# [The problem]
Lines in the listing below that hold "capsule" are the ones to copy.

# [Data shown]
_ _ _ _

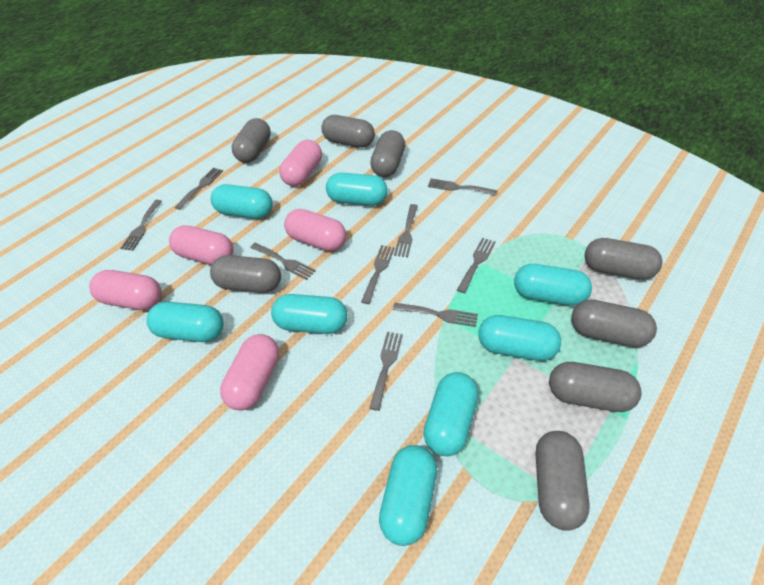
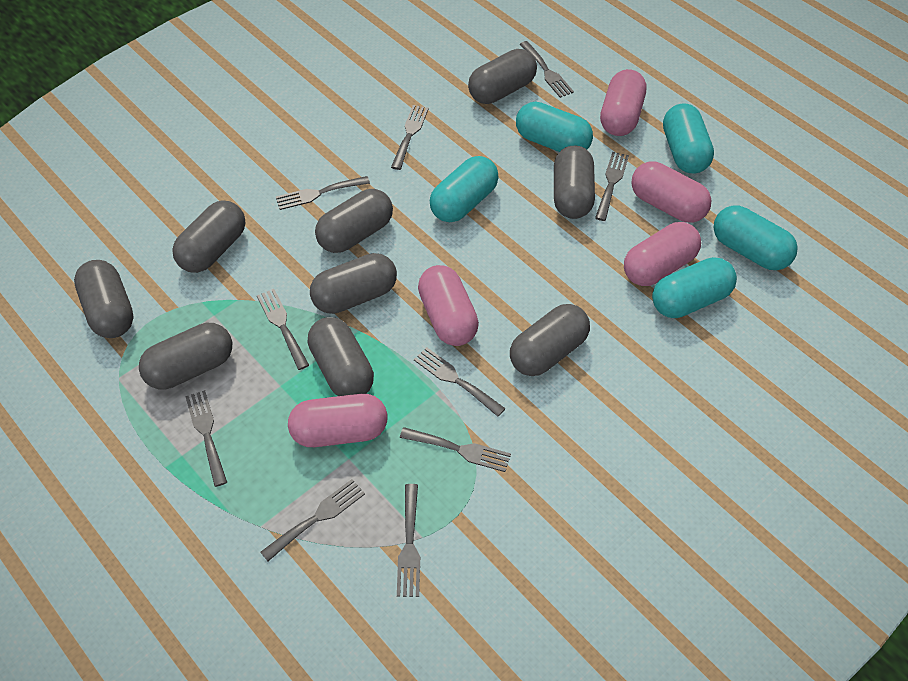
grey capsule: 8 -> 9
grey fork: 9 -> 10
turquoise capsule: 8 -> 5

_ _ _ _

# [Written answer]
grey capsule: 8 -> 9
turquoise capsule: 8 -> 5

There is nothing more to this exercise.